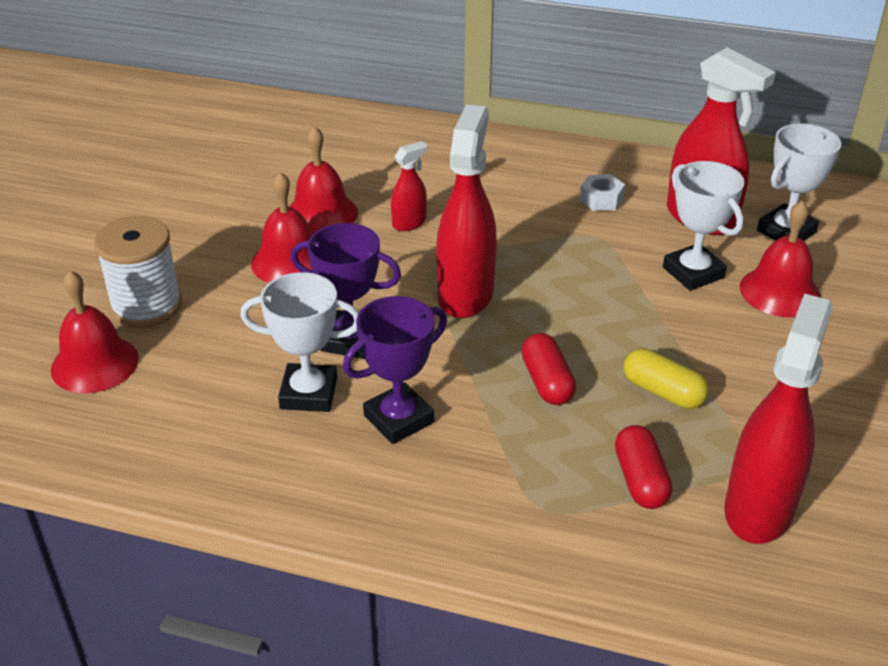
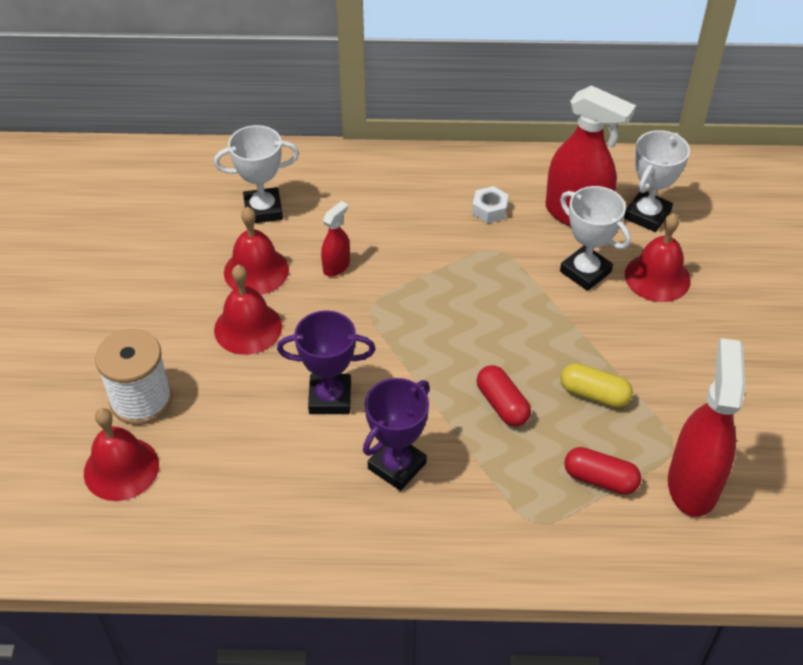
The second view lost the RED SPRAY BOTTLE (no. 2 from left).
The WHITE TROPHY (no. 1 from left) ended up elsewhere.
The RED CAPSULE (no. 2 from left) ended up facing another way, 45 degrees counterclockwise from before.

Requirement:
A faithful transcription of the material, with no pictures, is the expected result.

Exercise solution:
The second view lost the RED SPRAY BOTTLE (no. 2 from left).
The WHITE TROPHY (no. 1 from left) ended up elsewhere.
The RED CAPSULE (no. 2 from left) ended up facing another way, 45 degrees counterclockwise from before.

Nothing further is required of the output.